■ **INPUT**:
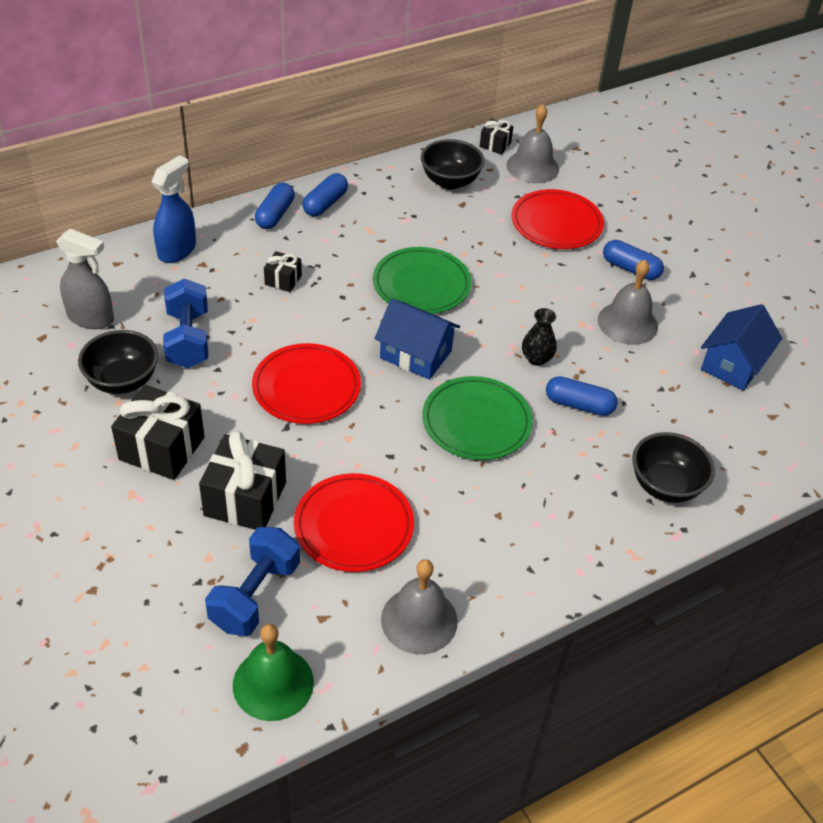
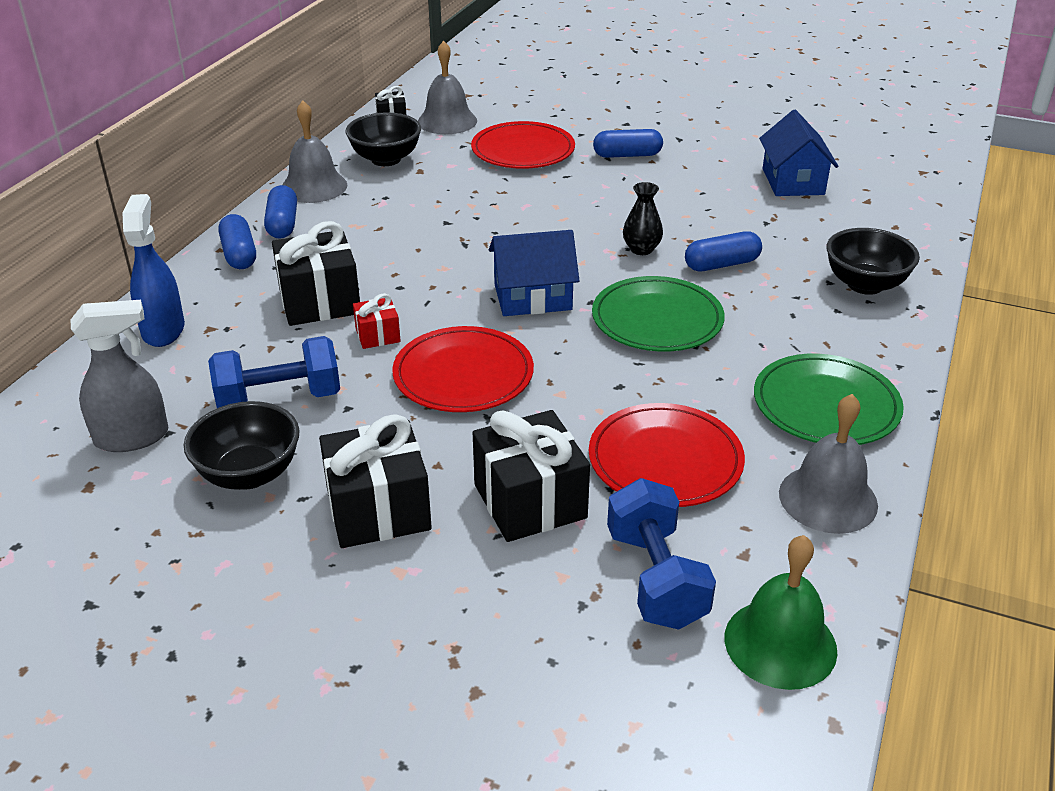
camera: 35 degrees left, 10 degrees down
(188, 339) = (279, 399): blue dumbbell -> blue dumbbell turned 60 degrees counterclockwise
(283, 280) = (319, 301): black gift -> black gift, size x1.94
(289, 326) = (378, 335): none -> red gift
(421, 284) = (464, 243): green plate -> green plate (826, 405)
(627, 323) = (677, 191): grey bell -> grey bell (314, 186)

...

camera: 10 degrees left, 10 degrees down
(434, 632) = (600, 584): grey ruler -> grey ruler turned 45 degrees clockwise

■ **PROBLEM TO WORK ON**: There is a run of lines above from the one with "(289, 326) = (378, 335): none -> red gift" to the one with "(627, 323) = (677, 191): grey"; print exactly that run, both ends included, and nothing else.

■ **TASK RESPONSE**:
(289, 326) = (378, 335): none -> red gift
(421, 284) = (464, 243): green plate -> green plate (826, 405)
(627, 323) = (677, 191): grey bell -> grey bell (314, 186)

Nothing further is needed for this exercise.